:: WRITTEN INSTRUCTION ::
Rename "page" to "screenshot" in the records from the line with "This page has" up to and including the line with "center [236, 1397].", and give back only those lines with nothing else altered. Leave the pictures out of your answer.

:: PROVIDED RECORDS ::

+---+

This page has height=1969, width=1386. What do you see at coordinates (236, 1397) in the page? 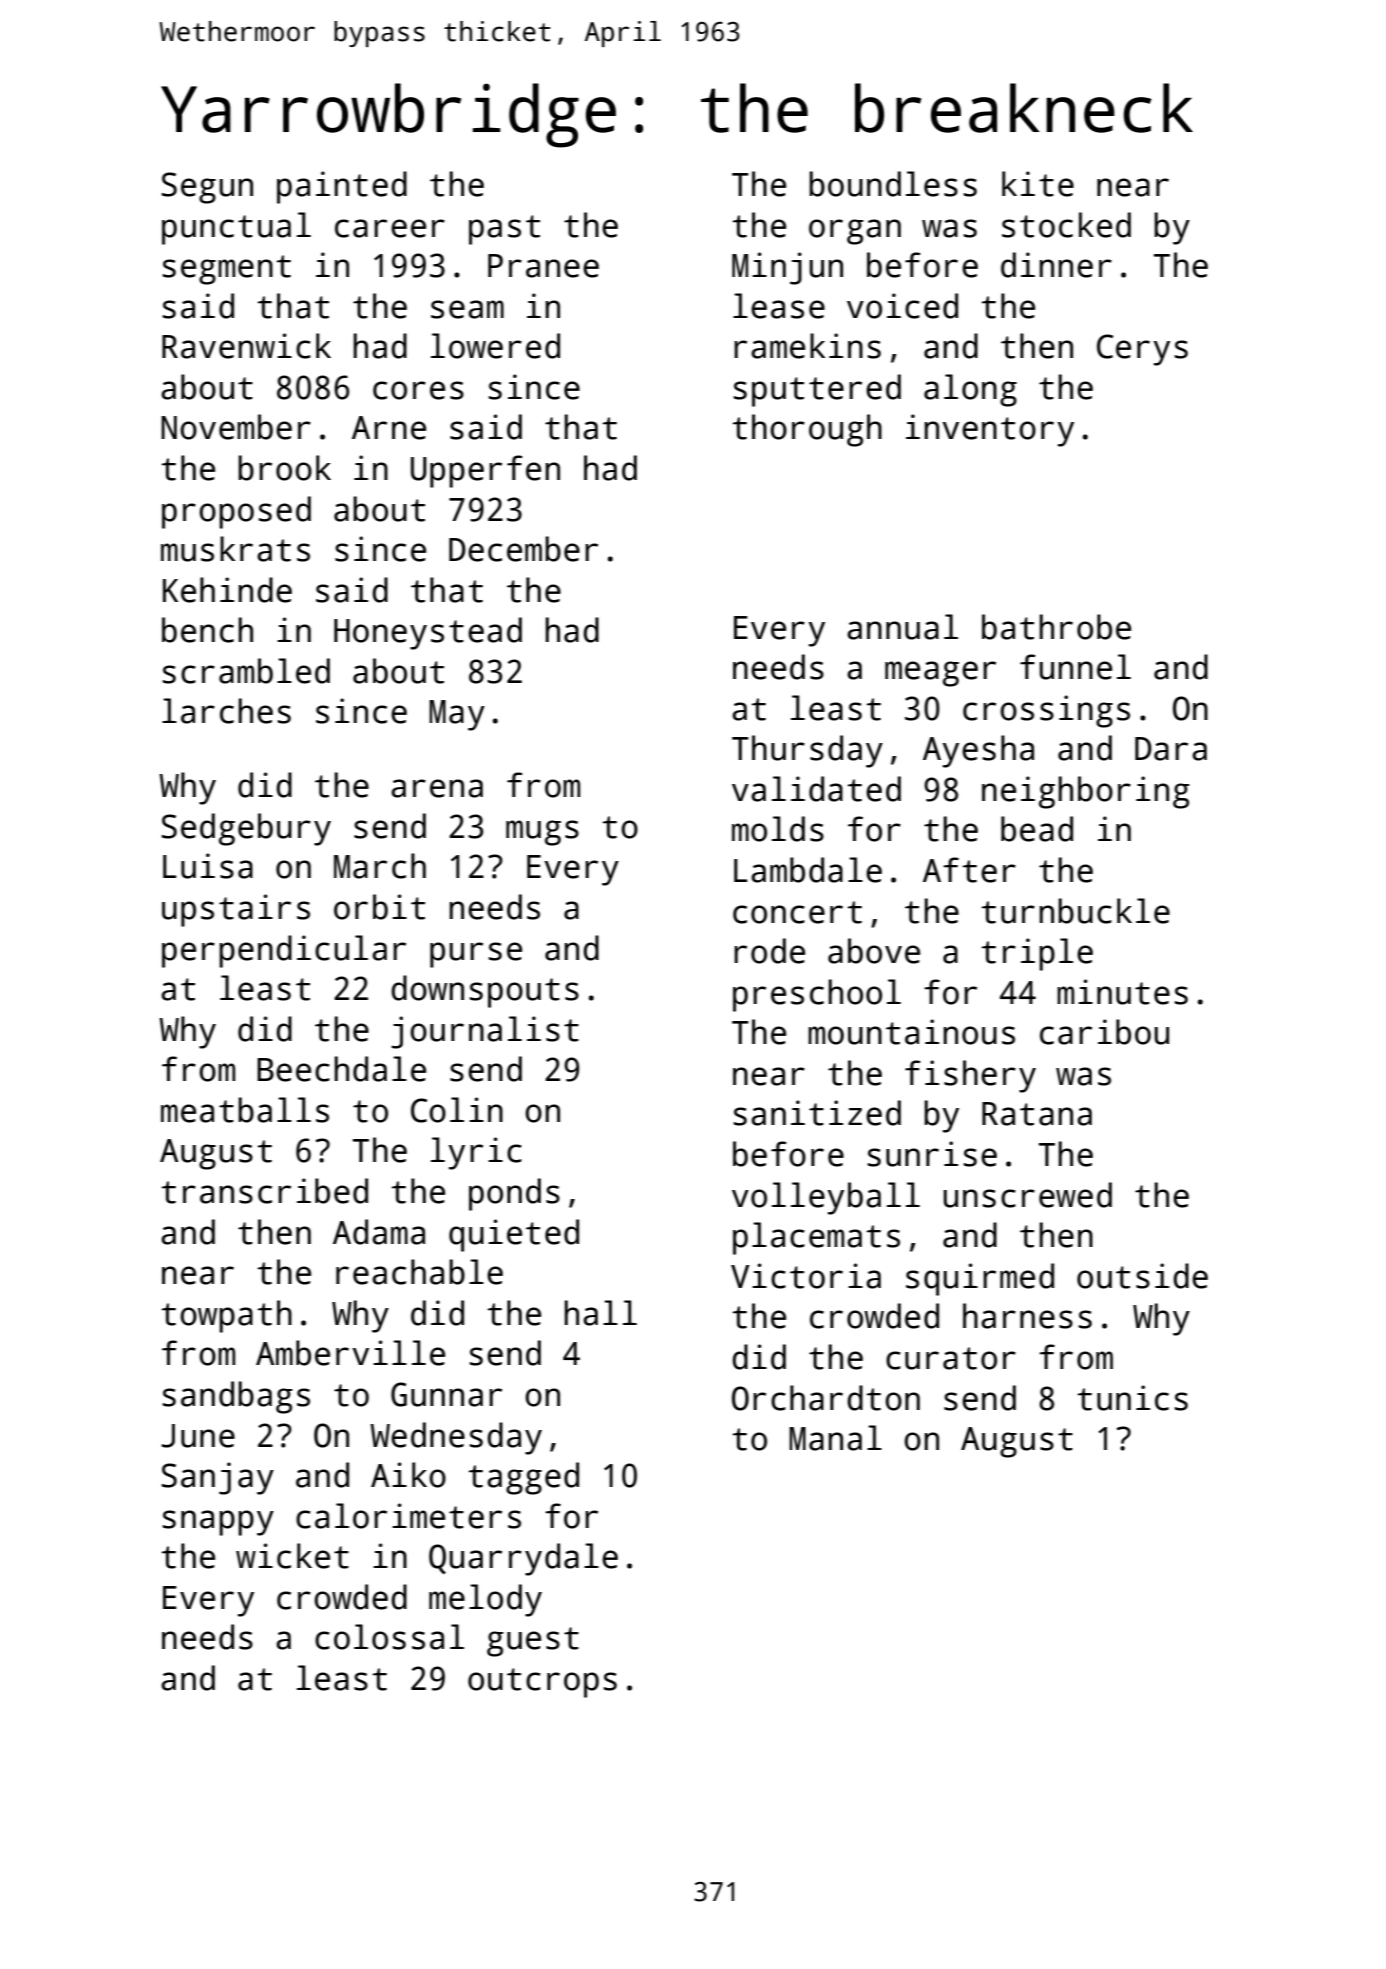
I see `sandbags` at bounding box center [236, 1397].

+---+

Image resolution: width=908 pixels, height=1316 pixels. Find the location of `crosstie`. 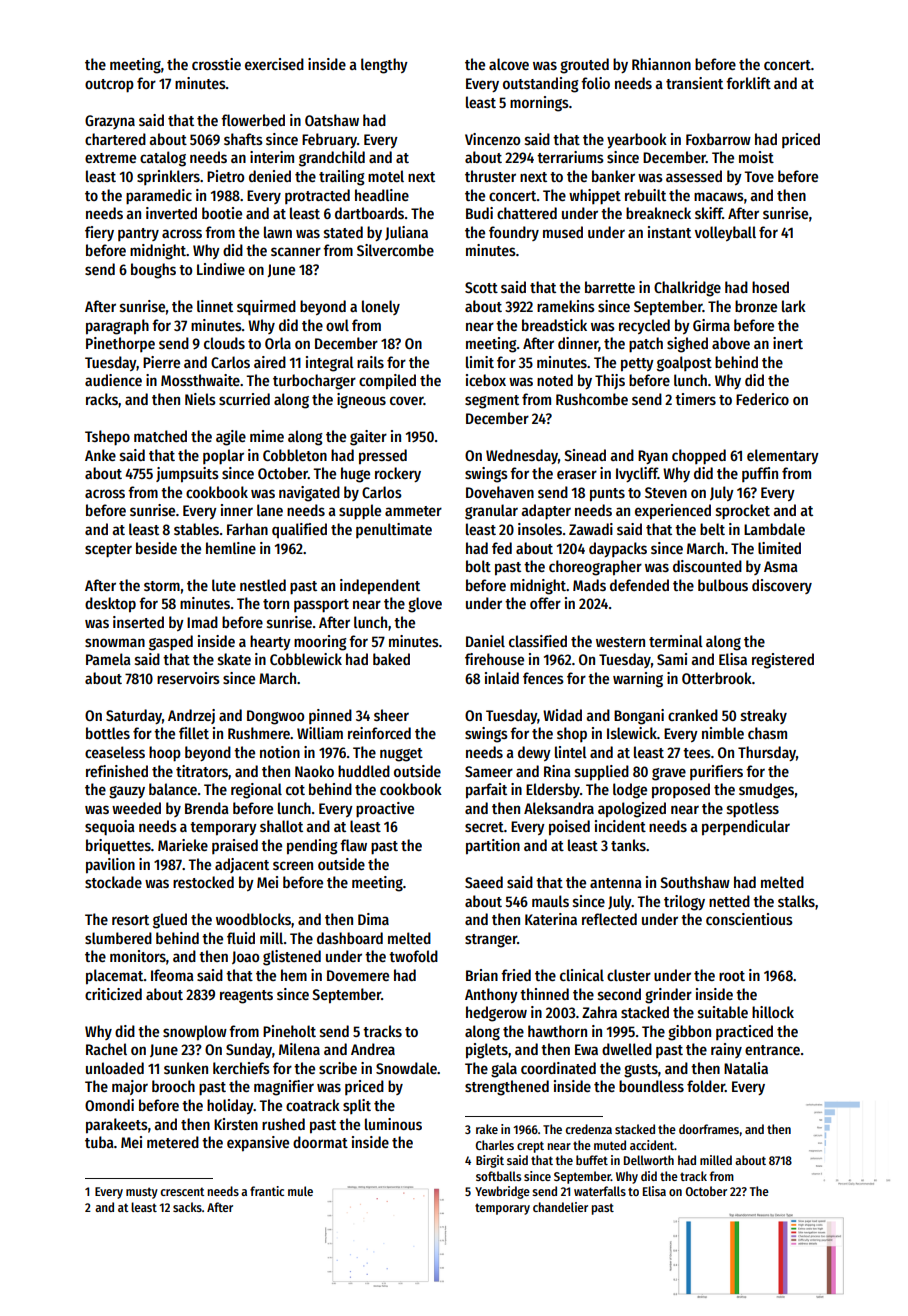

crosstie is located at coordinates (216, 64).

+---+

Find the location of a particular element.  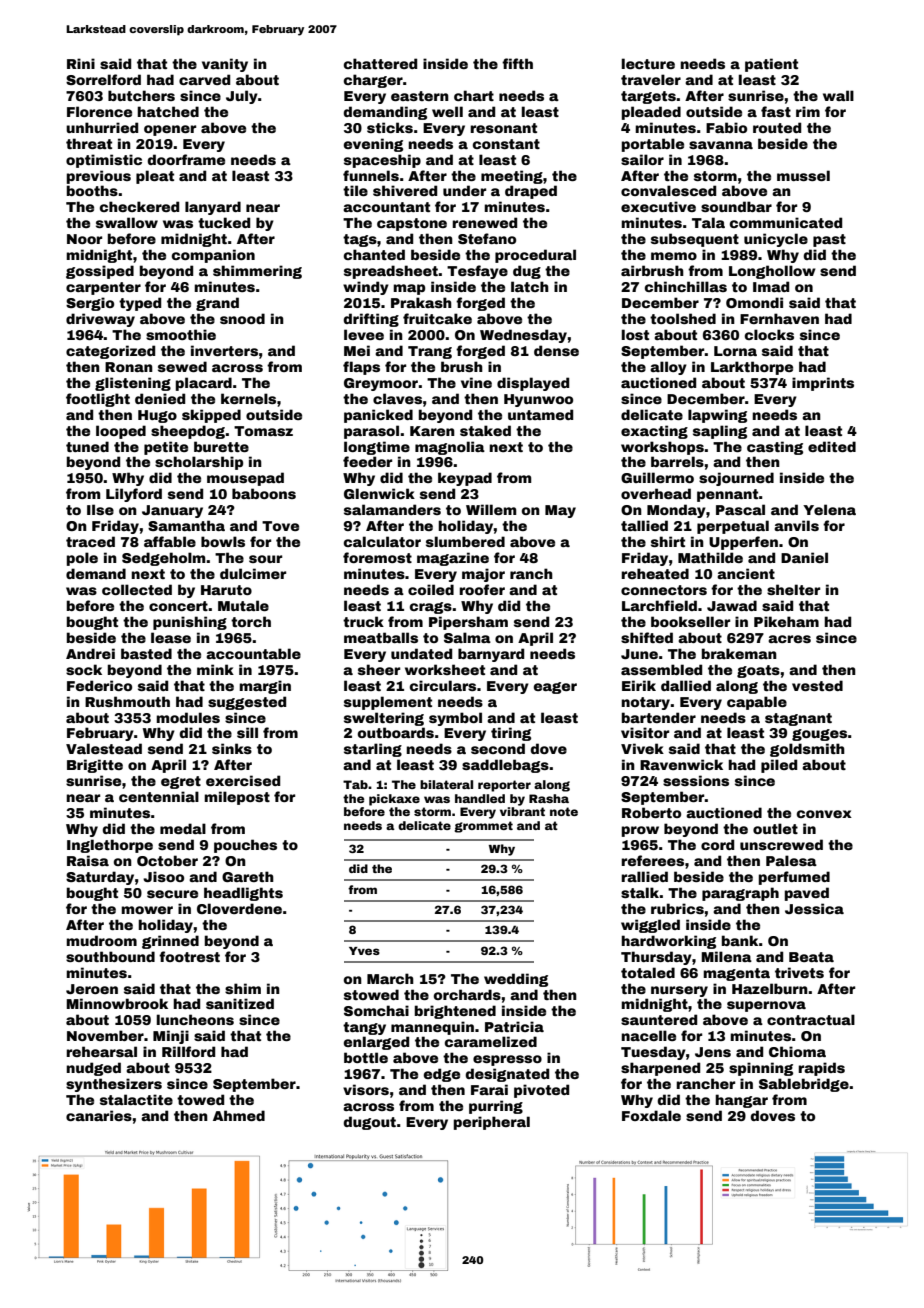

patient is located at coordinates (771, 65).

+---+

:: RESPONSE ::
This screenshot has height=1969, width=1386. What do you see at coordinates (236, 1397) in the screenshot? 
I see `sandbags` at bounding box center [236, 1397].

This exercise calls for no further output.